Transcribe the records below in their entirety, and leave out each image.

[[ Record set, beginning ]]

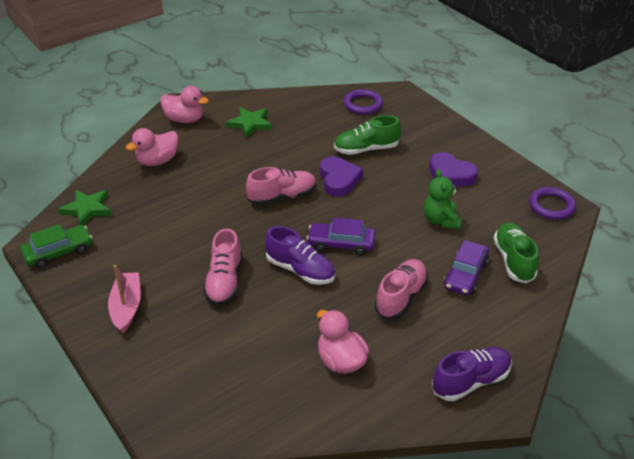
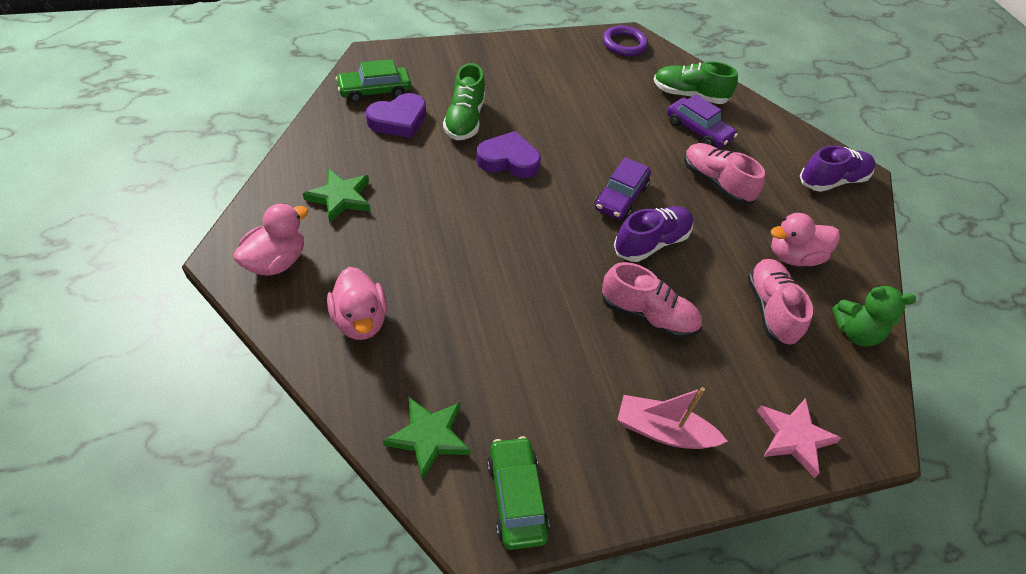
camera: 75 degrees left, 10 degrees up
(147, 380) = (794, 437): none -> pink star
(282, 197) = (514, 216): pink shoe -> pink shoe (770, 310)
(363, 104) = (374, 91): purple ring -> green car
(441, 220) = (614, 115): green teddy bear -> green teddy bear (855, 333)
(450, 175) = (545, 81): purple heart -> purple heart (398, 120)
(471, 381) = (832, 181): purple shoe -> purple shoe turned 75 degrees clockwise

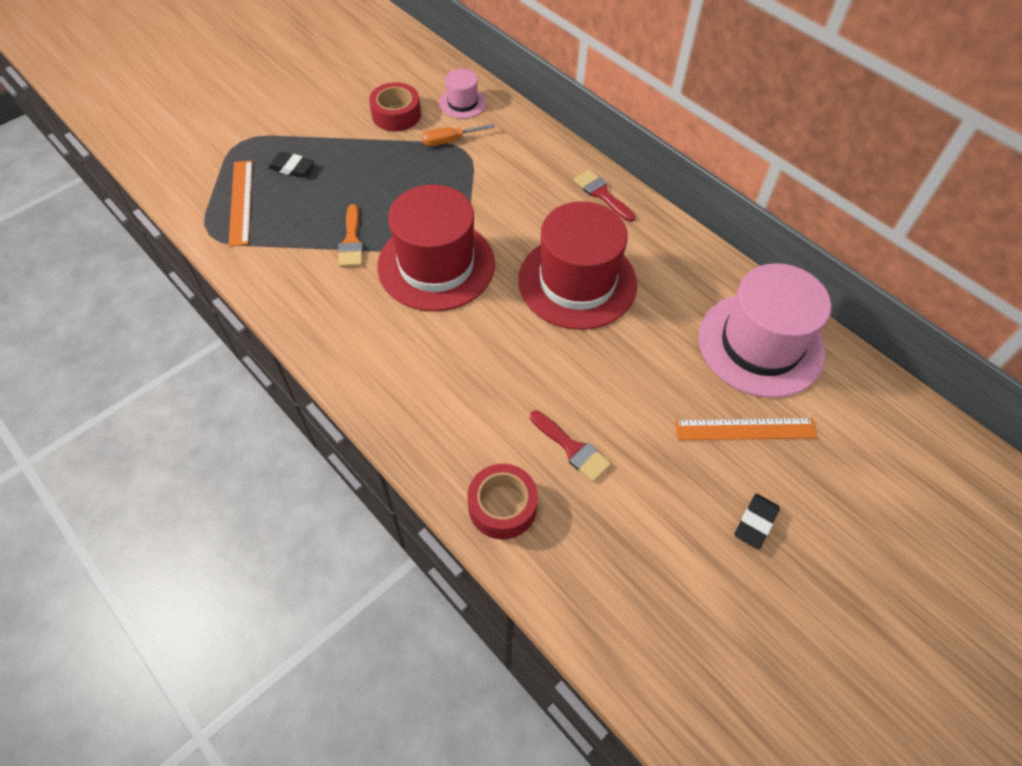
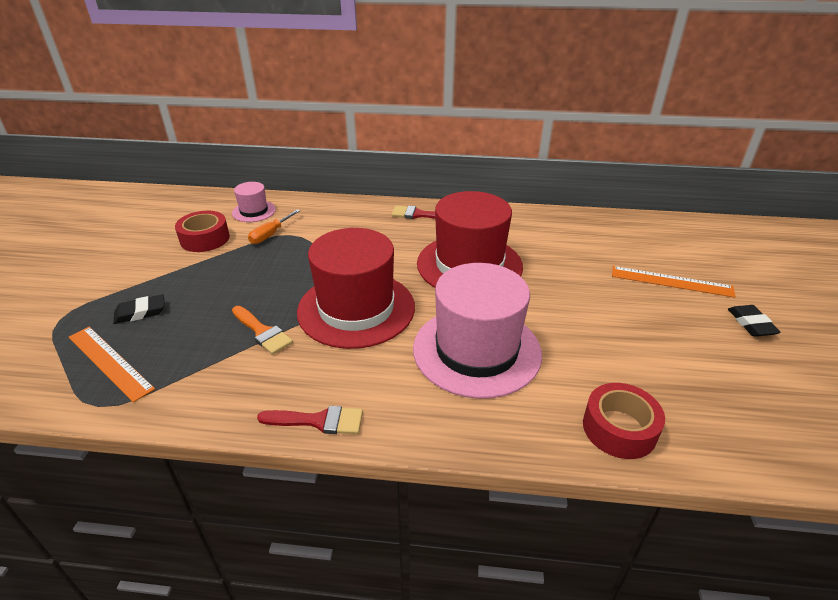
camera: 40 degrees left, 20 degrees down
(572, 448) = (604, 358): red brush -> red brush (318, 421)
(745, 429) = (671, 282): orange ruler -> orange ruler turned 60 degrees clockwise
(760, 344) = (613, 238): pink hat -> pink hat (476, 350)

[[ Record set, end ]]

### Response
camera: 75 degrees left, 10 degrees up
(147, 380) = (794, 437): none -> pink star
(282, 197) = (514, 216): pink shoe -> pink shoe (770, 310)
(363, 104) = (374, 91): purple ring -> green car
(441, 220) = (614, 115): green teddy bear -> green teddy bear (855, 333)
(450, 175) = (545, 81): purple heart -> purple heart (398, 120)
(471, 381) = (832, 181): purple shoe -> purple shoe turned 75 degrees clockwise

camera: 40 degrees left, 20 degrees down
(572, 448) = (604, 358): red brush -> red brush (318, 421)
(745, 429) = (671, 282): orange ruler -> orange ruler turned 60 degrees clockwise
(760, 344) = (613, 238): pink hat -> pink hat (476, 350)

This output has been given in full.